• Problem statement: Begin at the line containing "change=missing; old=white padlock;" in the data below and go on through the line containing "change=relocated; old=turquoise tape;", repeating each line exactly; include both ends and no other line.

• Data under study:
■ ■ ■ ■ ■

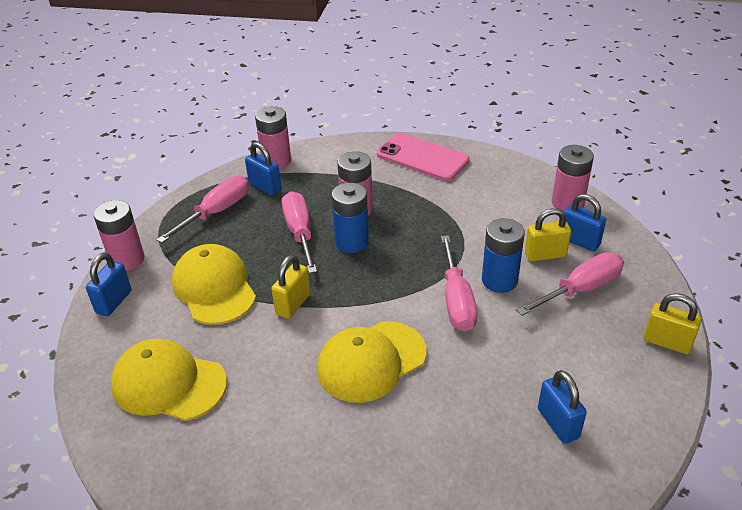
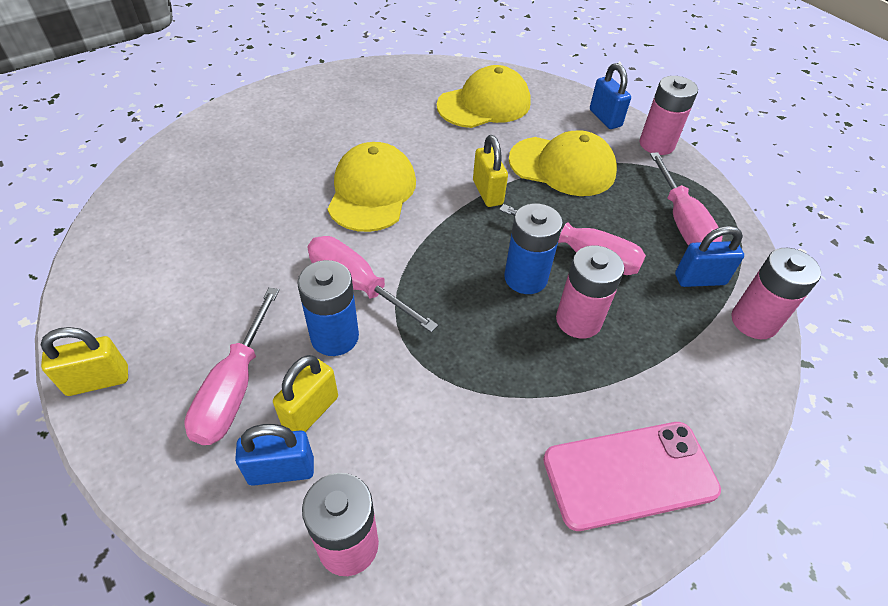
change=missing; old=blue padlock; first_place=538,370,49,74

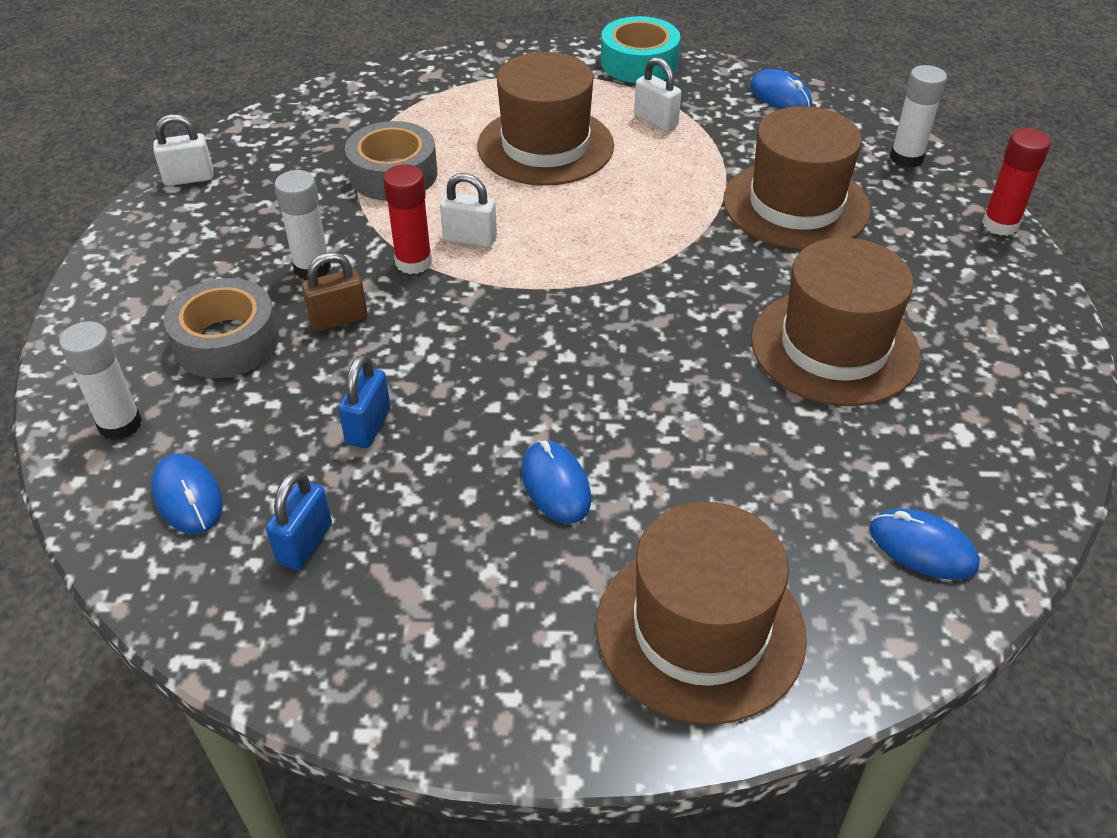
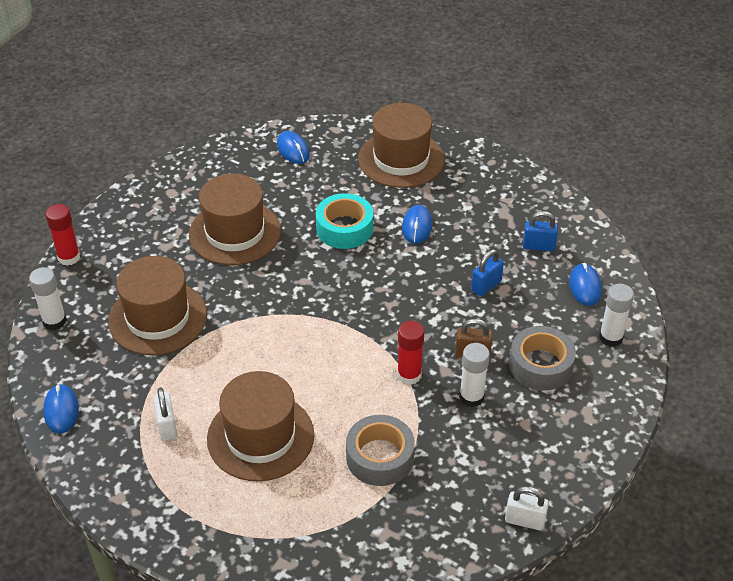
change=spun; old=blue padlock; first_place=266,470,66,100; second_place=523,211,35,40; degrees=45
change=missing; old=white padlock; first_place=440,173,57,74
change=relocated; old=turquoise tape; first_place=601,16,79,67; second_place=316,193,57,56

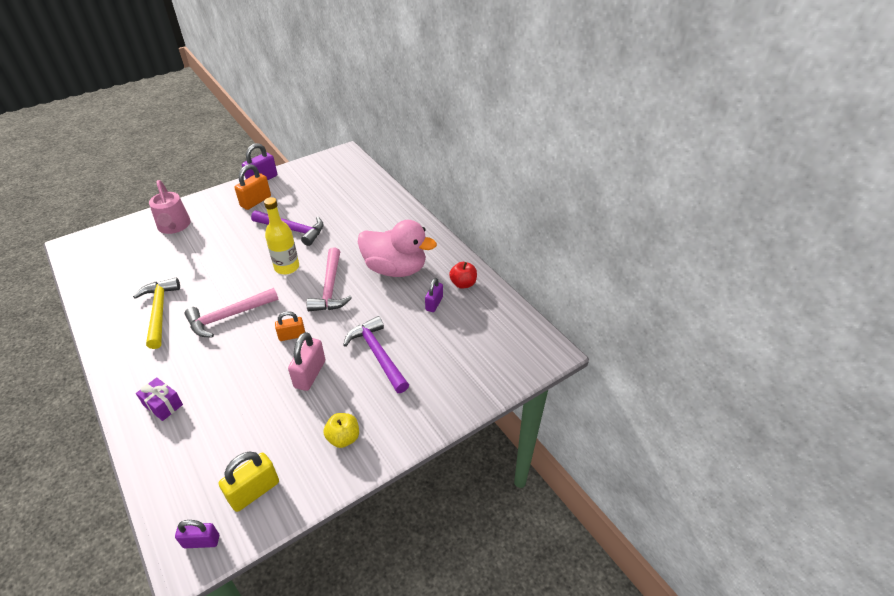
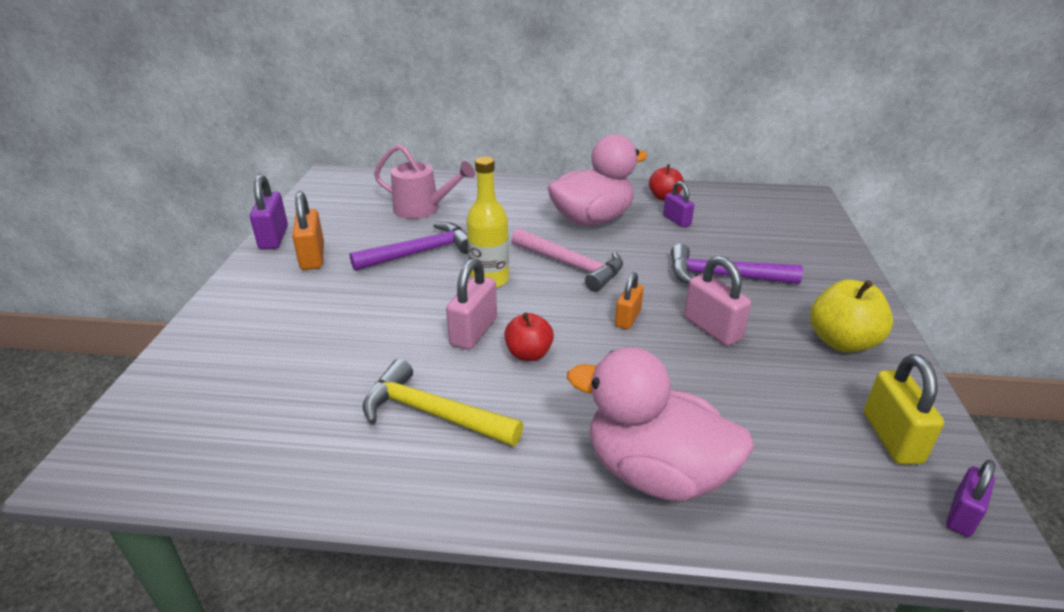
change=exchanged; old=purple gift; new=pink duck; first_place=136,377,47,44; second_place=567,347,187,154
change=relocated; old=pink watering can; first_place=149,180,42,54; second_place=374,144,101,75
change=exchanged; old=pink hammer; new=red apple; first_place=185,288,94,50; second_place=504,312,50,49
change=size; old=yellow apple; first_place=324,413,35,35; second_place=810,279,83,73; factor=1.54
change=appeared; new=pink padlock; second_place=446,258,51,92

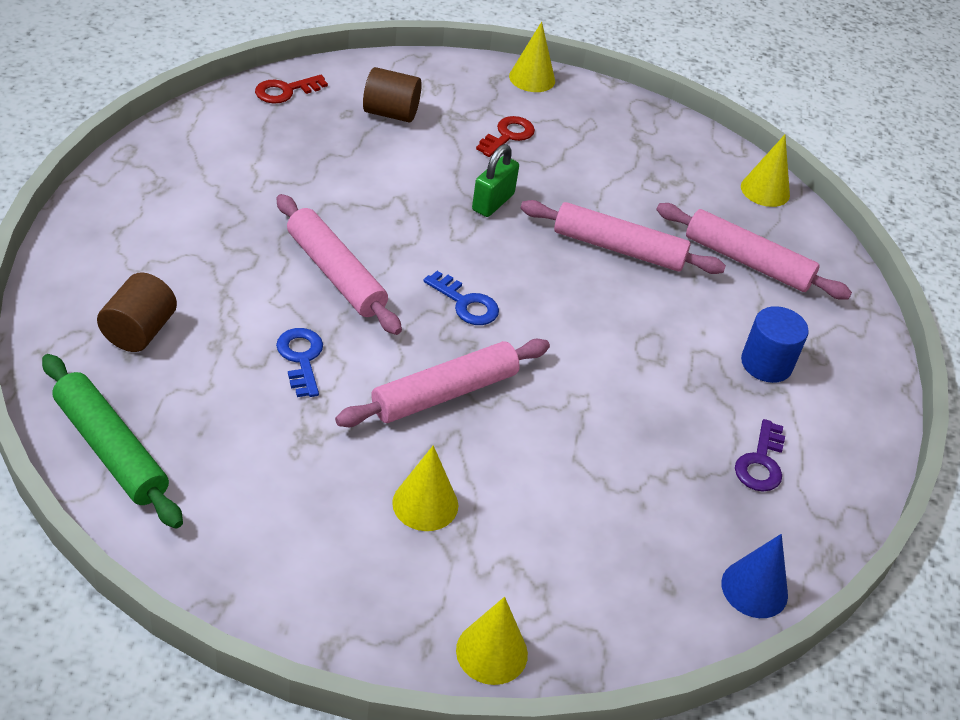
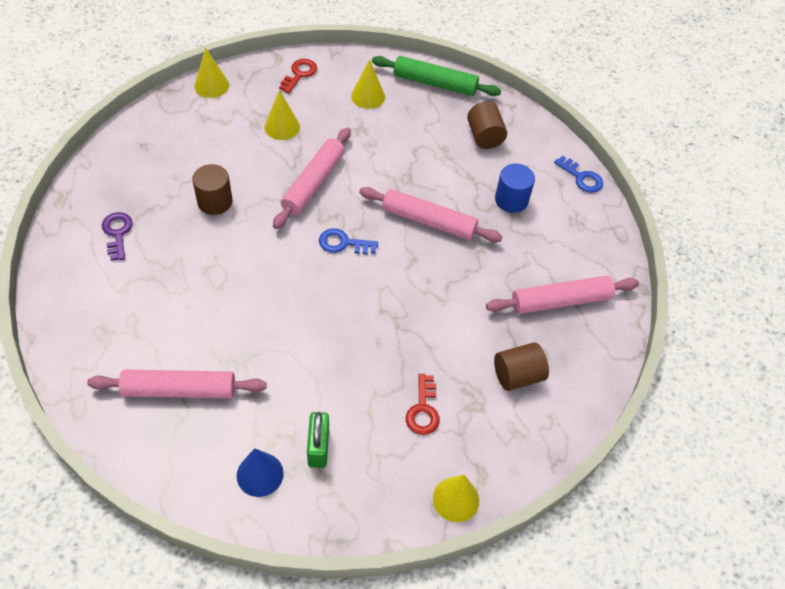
change=relocated; old=red key; first_place=255,75,73,29; second_place=279,59,38,34
change=relocated; old=blue key; first_place=276,328,47,69; second_place=554,155,49,38
change=relocated; old=green padlock; first_place=472,144,47,73; second_place=307,412,22,56
change=relocated; old=pink rolling pin; first_place=521,200,205,74; second_place=486,276,153,38
change=relocated; old=blue cone; first_place=721,534,67,84; second_place=237,448,47,49
change=relocated; old=yellow cone; first_place=741,135,49,72; second_place=351,59,34,50
change=relocated; old=blue cylinder; first_place=741,306,68,77; second_place=495,164,40,49
change=appeared; new=brown cylinder; second_place=192,164,40,51

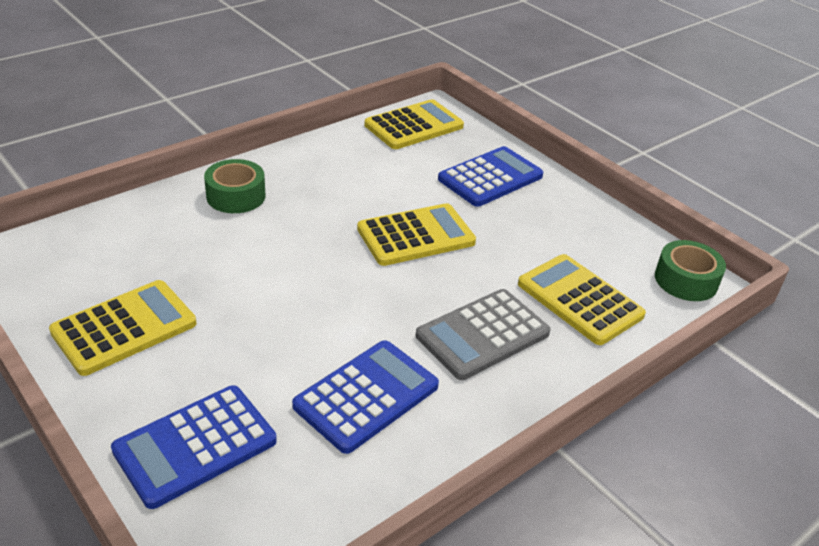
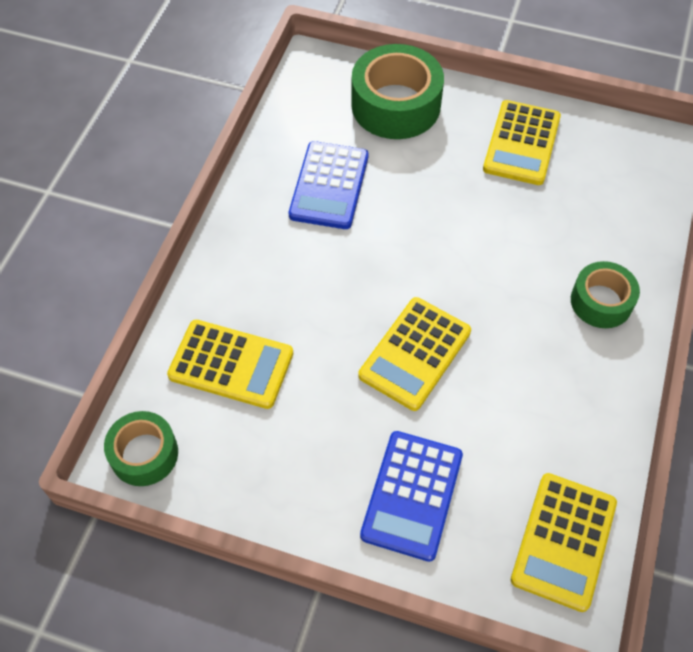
change=exchanged; old=blue calculator; new=green tape; first_place=111,385,166,124; second_place=351,44,93,95
change=missing; old=grey calculator; first_place=416,289,135,91

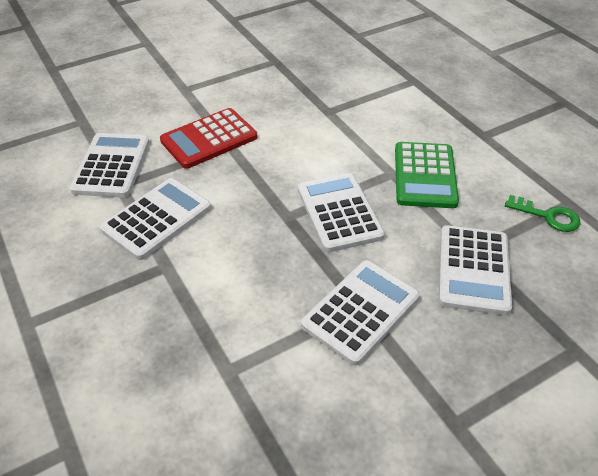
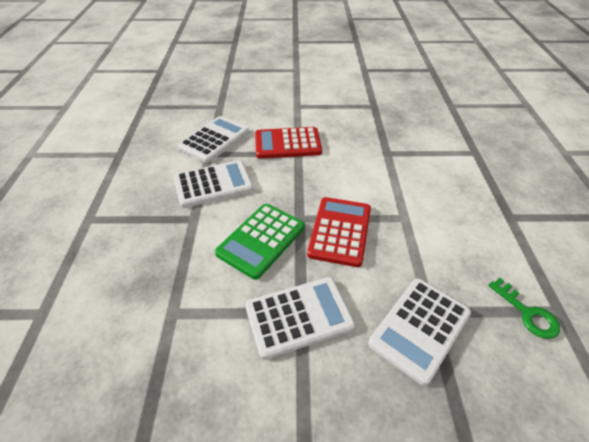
change=colour; old=white calculator; new=red calculator; first_place=298,173,87,79; second_place=307,197,64,70
change=relocated; old=green calculator; first_place=395,142,64,66; second_place=215,204,90,76

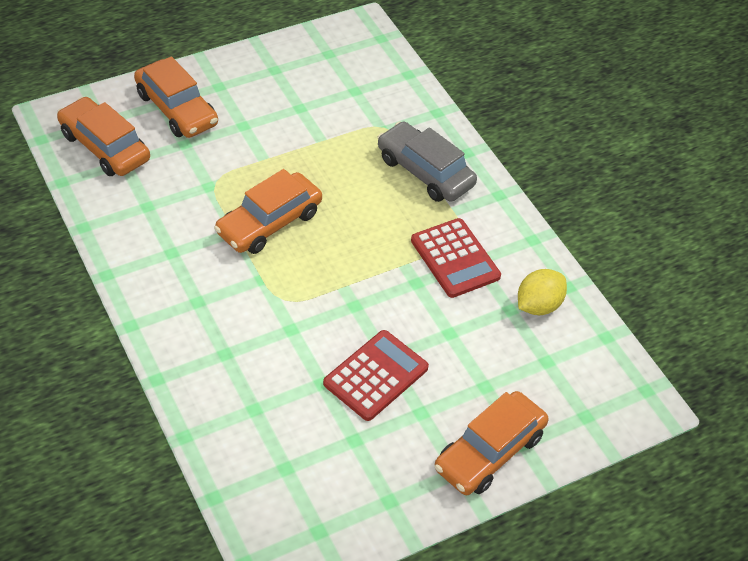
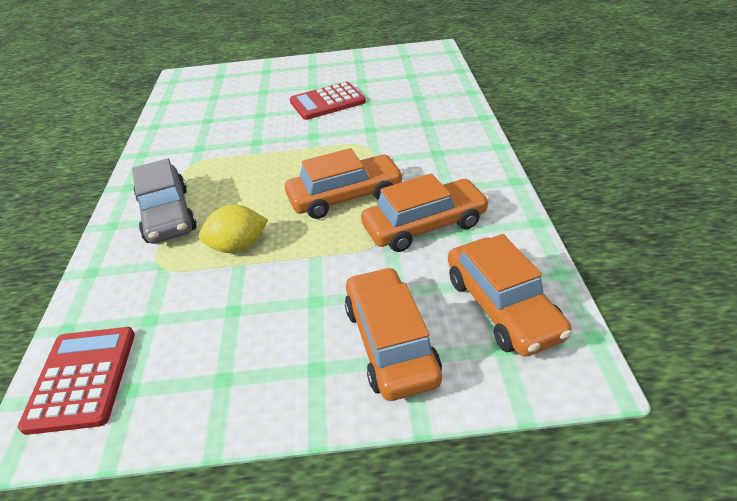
change=relocated; old=red calculator; first_place=411,218,90,80; second_place=18,327,117,108
change=relocated; old=orange car; first_place=435,391,113,104; second_place=361,173,128,79
change=relocated; old=yellow lemon; first_place=518,269,49,46; second_place=199,205,69,48

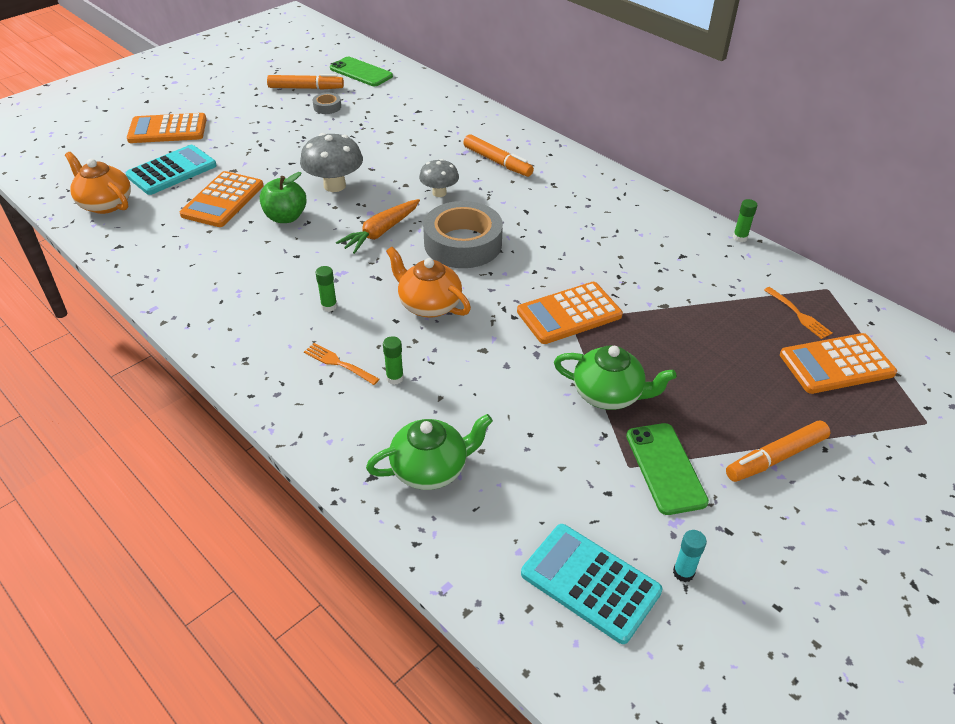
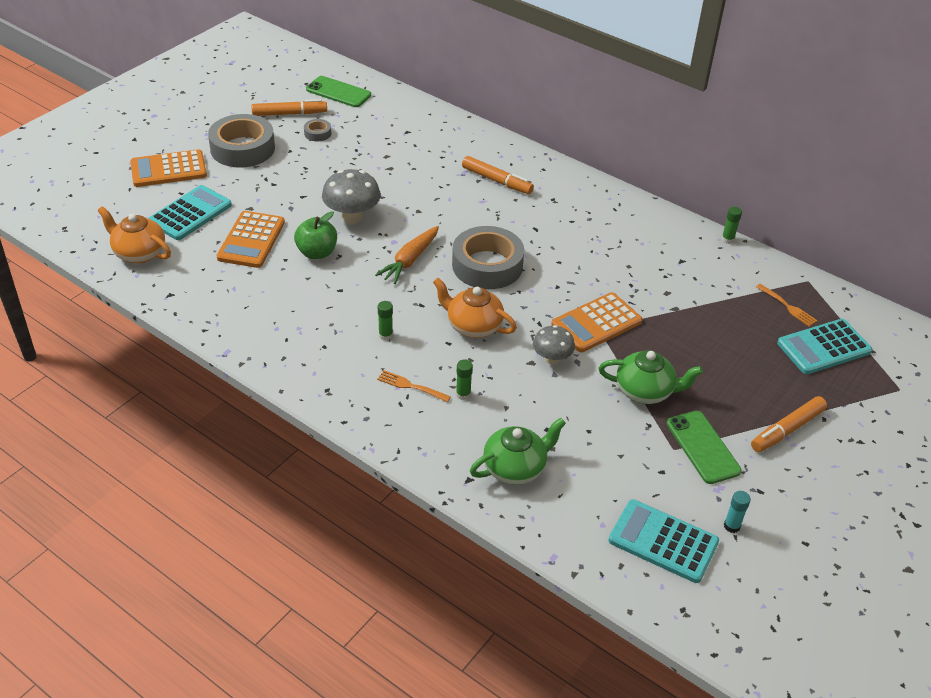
change=relocated; old=grey mushroom; first_place=419,159,40,38; second_place=533,325,42,39
change=colour; old=orange calculator; new=turquoise calculator; first_place=780,333,117,61; second_place=777,319,96,55
change=appeared; new=grey tape; second_place=208,114,67,54

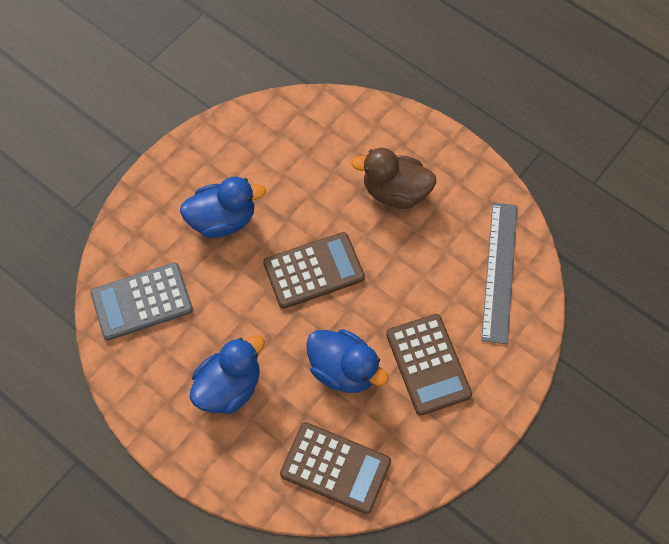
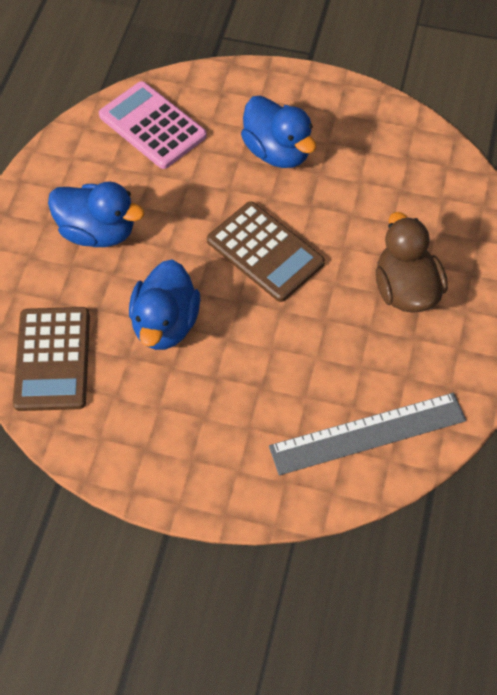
change=colour; old=grey calculator; new=pink calculator; first_place=91,262,102,78; second_place=99,81,108,88
change=missing; old=brown calculator; first_place=386,314,86,102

■ ■ ■ ■ ■

• Answer to the exercise:
change=missing; old=white padlock; first_place=440,173,57,74
change=relocated; old=turquoise tape; first_place=601,16,79,67; second_place=316,193,57,56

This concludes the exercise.